** Opening Data to examine block **

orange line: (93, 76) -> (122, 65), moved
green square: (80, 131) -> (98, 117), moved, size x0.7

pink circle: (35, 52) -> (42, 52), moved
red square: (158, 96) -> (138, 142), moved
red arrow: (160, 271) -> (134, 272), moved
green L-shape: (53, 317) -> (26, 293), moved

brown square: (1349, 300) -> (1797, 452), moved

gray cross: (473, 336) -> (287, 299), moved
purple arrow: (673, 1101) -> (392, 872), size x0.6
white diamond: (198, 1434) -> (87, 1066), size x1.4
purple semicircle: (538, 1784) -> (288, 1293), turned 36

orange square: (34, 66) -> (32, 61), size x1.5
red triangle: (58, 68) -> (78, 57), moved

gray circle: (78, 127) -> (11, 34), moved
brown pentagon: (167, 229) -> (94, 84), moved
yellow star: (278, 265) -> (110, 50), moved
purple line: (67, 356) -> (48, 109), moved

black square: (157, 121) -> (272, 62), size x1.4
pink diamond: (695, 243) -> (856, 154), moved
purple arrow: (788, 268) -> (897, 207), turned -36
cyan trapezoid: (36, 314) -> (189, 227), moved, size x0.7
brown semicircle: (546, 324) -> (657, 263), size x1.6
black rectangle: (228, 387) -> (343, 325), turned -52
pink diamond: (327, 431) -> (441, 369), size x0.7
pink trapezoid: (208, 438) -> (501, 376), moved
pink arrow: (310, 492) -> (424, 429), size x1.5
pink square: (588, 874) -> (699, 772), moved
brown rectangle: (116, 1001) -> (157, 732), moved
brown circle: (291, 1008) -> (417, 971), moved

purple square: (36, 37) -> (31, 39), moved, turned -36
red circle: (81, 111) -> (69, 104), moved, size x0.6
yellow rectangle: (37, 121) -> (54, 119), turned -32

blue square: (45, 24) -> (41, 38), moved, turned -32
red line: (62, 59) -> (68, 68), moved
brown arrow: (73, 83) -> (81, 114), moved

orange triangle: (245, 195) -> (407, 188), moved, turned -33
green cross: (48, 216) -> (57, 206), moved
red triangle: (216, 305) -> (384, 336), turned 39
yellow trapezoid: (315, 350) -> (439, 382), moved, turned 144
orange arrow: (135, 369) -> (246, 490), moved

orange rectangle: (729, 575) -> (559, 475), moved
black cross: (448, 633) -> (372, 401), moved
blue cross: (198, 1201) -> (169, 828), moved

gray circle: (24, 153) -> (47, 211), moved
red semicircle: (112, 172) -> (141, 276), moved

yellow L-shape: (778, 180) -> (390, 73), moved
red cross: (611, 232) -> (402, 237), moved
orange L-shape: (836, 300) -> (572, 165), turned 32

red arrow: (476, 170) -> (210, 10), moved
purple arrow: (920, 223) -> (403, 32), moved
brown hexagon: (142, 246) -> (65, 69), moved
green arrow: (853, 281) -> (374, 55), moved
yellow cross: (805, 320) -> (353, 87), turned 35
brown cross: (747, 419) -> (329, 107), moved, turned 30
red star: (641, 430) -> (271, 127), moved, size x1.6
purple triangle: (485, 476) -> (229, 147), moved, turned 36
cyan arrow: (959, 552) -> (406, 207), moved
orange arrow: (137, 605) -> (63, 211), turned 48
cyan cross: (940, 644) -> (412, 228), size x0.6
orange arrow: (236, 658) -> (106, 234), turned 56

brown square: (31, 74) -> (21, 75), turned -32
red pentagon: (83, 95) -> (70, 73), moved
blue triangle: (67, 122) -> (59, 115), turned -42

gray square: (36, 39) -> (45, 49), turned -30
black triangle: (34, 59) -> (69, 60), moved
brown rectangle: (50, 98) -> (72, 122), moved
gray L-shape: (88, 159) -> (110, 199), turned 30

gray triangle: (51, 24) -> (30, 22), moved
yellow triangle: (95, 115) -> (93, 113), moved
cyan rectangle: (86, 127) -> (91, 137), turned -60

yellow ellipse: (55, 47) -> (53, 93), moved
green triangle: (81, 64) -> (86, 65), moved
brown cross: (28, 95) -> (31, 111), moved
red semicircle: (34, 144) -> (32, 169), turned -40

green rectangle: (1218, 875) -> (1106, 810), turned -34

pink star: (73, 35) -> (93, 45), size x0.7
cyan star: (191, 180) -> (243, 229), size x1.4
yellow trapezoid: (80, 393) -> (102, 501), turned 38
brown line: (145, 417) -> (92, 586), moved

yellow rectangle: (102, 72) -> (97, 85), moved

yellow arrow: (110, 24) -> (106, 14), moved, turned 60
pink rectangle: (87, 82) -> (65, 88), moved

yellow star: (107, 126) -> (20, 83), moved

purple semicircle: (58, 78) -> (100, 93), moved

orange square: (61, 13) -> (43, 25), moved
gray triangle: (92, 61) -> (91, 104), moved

** Closing Data to examine block **

Requirement
Write down exactly the span of lines above from the one containing "brown pentagon: (167, 229) -> (94, 84), moved" to the one containing "black cross: (448, 633) -> (372, 401), moved", both ends included.

The completed task
brown pentagon: (167, 229) -> (94, 84), moved
yellow star: (278, 265) -> (110, 50), moved
purple line: (67, 356) -> (48, 109), moved

black square: (157, 121) -> (272, 62), size x1.4
pink diamond: (695, 243) -> (856, 154), moved
purple arrow: (788, 268) -> (897, 207), turned -36
cyan trapezoid: (36, 314) -> (189, 227), moved, size x0.7
brown semicircle: (546, 324) -> (657, 263), size x1.6
black rectangle: (228, 387) -> (343, 325), turned -52
pink diamond: (327, 431) -> (441, 369), size x0.7
pink trapezoid: (208, 438) -> (501, 376), moved
pink arrow: (310, 492) -> (424, 429), size x1.5
pink square: (588, 874) -> (699, 772), moved
brown rectangle: (116, 1001) -> (157, 732), moved
brown circle: (291, 1008) -> (417, 971), moved

purple square: (36, 37) -> (31, 39), moved, turned -36
red circle: (81, 111) -> (69, 104), moved, size x0.6
yellow rectangle: (37, 121) -> (54, 119), turned -32

blue square: (45, 24) -> (41, 38), moved, turned -32
red line: (62, 59) -> (68, 68), moved
brown arrow: (73, 83) -> (81, 114), moved

orange triangle: (245, 195) -> (407, 188), moved, turned -33
green cross: (48, 216) -> (57, 206), moved
red triangle: (216, 305) -> (384, 336), turned 39
yellow trapezoid: (315, 350) -> (439, 382), moved, turned 144
orange arrow: (135, 369) -> (246, 490), moved

orange rectangle: (729, 575) -> (559, 475), moved
black cross: (448, 633) -> (372, 401), moved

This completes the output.